(TASK BRIEF) Can you copy the data starting at its beginning and ending at the line that contains "road 3 (residential): [(446,511),(511,339)]", substituting "sidewalks" for "footpaths" and changing nothing else? Leave the pictures out.

Data excerpts
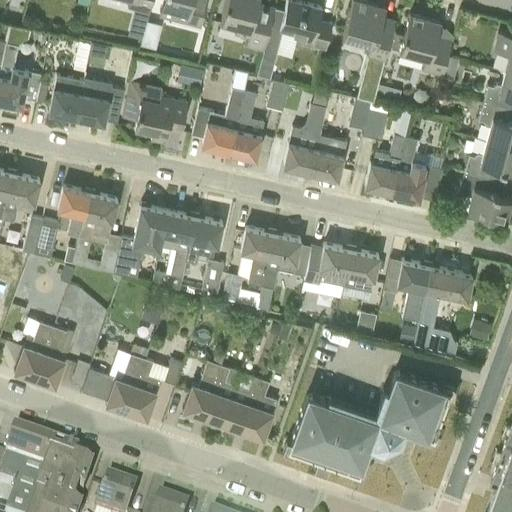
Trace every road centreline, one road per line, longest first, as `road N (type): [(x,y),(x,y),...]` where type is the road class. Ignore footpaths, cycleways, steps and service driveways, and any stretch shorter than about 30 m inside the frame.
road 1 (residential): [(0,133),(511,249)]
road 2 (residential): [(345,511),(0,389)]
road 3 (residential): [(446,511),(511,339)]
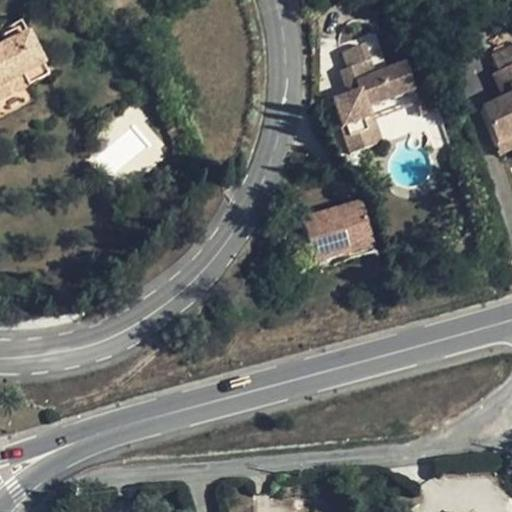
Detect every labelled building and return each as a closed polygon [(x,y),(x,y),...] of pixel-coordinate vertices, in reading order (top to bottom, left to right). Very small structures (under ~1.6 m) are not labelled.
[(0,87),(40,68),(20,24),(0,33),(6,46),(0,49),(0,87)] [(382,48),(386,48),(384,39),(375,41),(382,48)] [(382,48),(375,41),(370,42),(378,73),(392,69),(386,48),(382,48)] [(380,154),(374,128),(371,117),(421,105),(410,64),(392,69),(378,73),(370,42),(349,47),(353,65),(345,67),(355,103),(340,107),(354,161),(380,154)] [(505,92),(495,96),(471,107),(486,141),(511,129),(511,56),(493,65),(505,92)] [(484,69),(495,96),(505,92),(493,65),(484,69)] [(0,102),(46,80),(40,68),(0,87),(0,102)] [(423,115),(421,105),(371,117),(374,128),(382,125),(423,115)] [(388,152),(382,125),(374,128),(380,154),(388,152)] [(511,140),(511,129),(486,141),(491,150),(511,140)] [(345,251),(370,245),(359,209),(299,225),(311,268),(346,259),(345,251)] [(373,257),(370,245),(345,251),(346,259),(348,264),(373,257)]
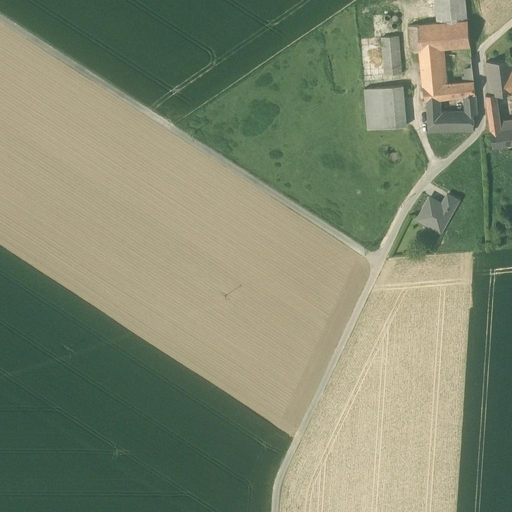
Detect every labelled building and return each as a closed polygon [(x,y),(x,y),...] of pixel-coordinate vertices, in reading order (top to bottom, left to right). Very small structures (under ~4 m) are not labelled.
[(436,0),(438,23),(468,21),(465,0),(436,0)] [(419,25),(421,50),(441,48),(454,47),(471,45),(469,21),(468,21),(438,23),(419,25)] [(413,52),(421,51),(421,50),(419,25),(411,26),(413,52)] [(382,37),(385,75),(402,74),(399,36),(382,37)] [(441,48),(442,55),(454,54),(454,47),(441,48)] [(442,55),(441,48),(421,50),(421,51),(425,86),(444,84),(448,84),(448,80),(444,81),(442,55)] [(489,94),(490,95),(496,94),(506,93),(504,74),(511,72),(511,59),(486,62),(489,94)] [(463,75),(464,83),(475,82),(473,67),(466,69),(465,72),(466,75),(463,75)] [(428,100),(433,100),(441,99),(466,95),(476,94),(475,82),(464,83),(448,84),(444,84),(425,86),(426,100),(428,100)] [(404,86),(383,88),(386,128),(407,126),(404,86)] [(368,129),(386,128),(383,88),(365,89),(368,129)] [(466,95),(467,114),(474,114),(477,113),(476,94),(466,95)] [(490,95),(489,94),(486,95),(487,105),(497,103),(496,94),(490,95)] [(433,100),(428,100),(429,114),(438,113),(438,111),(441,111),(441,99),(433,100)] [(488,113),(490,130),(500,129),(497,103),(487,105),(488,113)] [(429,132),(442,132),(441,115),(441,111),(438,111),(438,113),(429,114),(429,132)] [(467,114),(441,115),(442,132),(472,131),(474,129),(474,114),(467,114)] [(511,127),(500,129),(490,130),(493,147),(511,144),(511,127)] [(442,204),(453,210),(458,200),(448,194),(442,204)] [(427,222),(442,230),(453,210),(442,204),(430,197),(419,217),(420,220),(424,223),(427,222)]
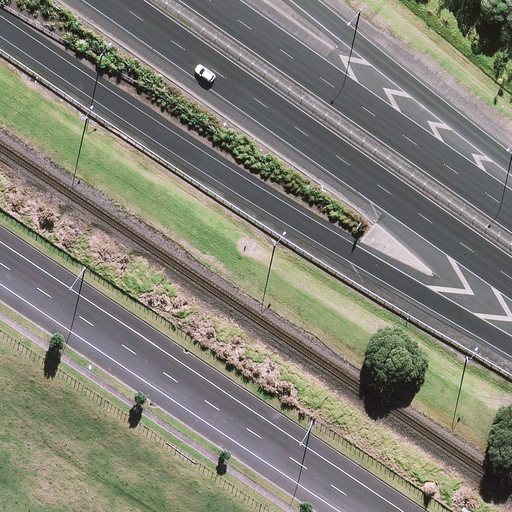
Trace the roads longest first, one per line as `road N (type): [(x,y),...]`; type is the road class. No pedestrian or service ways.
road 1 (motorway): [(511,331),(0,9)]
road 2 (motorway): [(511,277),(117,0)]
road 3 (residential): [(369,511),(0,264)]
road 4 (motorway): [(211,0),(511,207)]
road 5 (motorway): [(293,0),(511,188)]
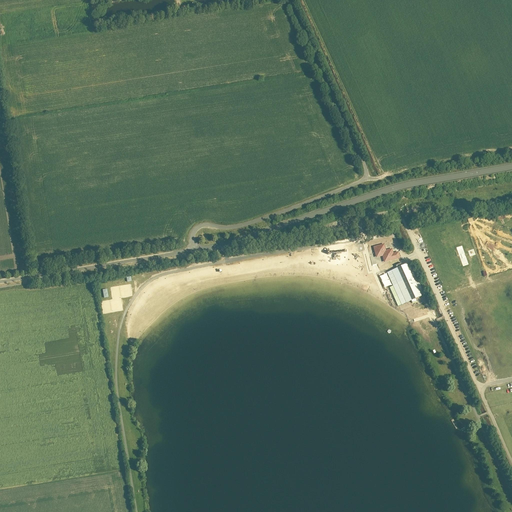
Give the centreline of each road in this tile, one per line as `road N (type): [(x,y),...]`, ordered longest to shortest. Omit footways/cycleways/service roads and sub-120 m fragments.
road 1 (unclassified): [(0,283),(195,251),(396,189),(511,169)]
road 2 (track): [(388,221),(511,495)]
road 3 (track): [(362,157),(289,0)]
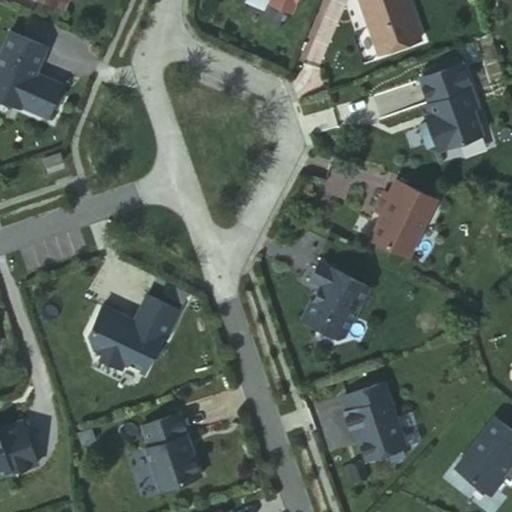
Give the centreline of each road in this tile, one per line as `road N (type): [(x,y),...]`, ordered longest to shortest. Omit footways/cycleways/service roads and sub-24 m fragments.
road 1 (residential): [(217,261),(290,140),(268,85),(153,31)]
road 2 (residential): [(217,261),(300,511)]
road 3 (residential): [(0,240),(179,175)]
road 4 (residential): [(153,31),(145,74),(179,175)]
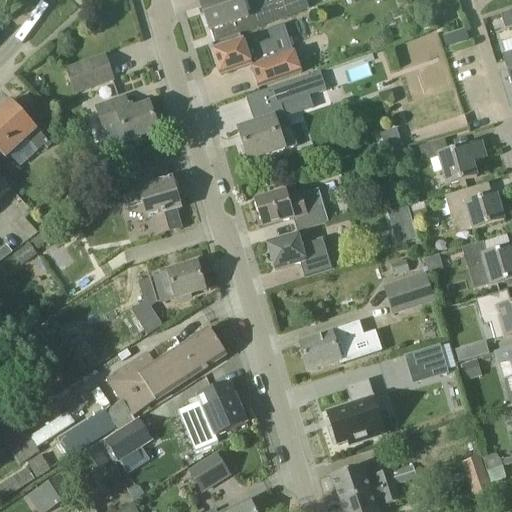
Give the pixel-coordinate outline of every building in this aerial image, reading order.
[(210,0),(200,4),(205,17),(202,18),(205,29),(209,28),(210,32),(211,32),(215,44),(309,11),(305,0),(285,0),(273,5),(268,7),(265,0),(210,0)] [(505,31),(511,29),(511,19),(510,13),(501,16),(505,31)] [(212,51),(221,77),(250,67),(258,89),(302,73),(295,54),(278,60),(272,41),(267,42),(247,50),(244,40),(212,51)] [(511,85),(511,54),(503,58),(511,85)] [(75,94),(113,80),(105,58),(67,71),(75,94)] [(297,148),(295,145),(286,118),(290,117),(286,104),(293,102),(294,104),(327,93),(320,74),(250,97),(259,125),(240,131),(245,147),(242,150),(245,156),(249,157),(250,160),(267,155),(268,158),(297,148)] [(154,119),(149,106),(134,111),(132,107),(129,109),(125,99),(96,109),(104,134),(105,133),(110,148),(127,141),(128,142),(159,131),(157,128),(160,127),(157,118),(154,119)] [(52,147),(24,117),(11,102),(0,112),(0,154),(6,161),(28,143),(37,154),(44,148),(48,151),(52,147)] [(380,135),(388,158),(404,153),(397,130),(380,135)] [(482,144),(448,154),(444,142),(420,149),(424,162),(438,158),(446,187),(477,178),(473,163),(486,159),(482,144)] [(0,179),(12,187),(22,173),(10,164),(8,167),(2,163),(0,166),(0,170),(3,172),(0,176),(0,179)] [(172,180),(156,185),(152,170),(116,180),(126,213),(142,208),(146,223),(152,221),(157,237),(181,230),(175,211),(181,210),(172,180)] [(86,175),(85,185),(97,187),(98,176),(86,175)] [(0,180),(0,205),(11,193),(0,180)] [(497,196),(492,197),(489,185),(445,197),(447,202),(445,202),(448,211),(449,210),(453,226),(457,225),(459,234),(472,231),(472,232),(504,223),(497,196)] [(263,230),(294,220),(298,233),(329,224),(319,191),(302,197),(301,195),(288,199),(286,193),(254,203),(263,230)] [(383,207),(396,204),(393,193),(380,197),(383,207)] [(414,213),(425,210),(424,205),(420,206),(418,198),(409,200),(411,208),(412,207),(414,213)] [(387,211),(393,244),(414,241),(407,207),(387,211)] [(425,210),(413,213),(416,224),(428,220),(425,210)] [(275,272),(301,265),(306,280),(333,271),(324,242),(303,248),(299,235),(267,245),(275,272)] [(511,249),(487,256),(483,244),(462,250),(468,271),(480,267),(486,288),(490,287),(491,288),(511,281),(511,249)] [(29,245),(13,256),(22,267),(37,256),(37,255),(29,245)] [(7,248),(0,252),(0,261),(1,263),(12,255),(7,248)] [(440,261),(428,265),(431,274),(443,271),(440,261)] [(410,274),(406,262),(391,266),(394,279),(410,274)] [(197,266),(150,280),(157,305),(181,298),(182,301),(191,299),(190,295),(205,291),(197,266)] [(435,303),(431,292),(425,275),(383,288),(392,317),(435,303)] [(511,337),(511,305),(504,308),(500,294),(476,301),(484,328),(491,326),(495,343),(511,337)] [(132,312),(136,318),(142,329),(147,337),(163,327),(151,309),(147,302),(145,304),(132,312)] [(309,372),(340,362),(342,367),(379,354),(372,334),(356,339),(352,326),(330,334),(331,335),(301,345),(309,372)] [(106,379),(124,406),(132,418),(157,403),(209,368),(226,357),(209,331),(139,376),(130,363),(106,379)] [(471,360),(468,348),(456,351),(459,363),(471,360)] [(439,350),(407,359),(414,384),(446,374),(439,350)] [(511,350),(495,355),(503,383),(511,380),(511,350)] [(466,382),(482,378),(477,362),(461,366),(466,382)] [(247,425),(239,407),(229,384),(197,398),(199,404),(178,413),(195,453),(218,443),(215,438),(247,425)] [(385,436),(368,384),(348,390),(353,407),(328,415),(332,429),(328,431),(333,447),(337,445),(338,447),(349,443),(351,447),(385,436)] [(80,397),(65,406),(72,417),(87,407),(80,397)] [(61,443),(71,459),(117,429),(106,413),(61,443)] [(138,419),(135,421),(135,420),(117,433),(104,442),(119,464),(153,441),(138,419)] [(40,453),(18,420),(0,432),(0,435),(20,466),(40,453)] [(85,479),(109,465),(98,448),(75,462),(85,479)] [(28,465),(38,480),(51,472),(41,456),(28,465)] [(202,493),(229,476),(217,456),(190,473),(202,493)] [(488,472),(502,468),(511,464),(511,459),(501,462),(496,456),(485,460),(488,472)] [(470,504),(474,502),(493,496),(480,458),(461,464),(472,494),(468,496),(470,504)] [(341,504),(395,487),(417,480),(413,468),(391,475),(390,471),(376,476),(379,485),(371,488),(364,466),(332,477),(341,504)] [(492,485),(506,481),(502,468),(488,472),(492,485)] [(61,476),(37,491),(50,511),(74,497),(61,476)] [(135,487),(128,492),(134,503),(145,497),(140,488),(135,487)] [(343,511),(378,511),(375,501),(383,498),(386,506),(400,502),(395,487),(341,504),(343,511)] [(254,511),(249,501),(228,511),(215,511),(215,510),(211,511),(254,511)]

(ANSWER TO THIS EXERCISE)
Trace every road centreline, one road per line, longest first, as `road N (type): [(x,y),(x,y),...]` where type is the road class. Ignore sidewalks, cycleways, steps and service driveways, and any stretch shorter than about 30 m inside the frame.
road 1 (residential): [(0,133),(511,249)]
road 2 (residential): [(345,511),(0,389)]
road 3 (residential): [(446,511),(511,339)]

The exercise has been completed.